# [Work request]
From the records that follow, copy every line in which "camera" appears.

=== Begin Enclosure ===

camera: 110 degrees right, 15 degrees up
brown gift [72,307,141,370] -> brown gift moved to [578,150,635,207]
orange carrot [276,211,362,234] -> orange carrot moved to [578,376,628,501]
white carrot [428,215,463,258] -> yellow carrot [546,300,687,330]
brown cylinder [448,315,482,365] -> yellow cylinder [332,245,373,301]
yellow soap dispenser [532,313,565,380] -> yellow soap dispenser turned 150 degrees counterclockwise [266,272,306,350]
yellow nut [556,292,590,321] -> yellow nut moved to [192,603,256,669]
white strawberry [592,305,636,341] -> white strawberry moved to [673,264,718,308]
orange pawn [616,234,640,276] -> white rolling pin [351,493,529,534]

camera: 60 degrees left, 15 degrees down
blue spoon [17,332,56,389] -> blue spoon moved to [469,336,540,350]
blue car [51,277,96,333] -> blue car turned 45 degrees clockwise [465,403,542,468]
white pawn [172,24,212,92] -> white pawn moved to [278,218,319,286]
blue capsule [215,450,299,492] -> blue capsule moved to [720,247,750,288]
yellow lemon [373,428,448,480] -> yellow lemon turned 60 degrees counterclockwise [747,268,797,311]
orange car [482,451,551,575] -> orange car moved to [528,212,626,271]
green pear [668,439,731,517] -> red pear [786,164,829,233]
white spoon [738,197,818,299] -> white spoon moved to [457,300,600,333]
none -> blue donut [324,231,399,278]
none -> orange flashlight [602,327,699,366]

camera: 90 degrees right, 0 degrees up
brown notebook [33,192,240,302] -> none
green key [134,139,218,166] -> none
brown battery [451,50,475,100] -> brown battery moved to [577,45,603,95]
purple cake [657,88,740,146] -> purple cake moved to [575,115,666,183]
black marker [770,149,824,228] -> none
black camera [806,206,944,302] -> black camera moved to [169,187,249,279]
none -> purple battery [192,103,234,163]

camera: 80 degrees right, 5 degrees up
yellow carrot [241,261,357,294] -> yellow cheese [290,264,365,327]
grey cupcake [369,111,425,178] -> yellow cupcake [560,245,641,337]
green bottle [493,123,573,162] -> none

=== End Enclosure ===

# [Result for this task]
camera: 110 degrees right, 15 degrees up
camera: 60 degrees left, 15 degrees down
camera: 90 degrees right, 0 degrees up
black camera [806,206,944,302] -> black camera moved to [169,187,249,279]
camera: 80 degrees right, 5 degrees up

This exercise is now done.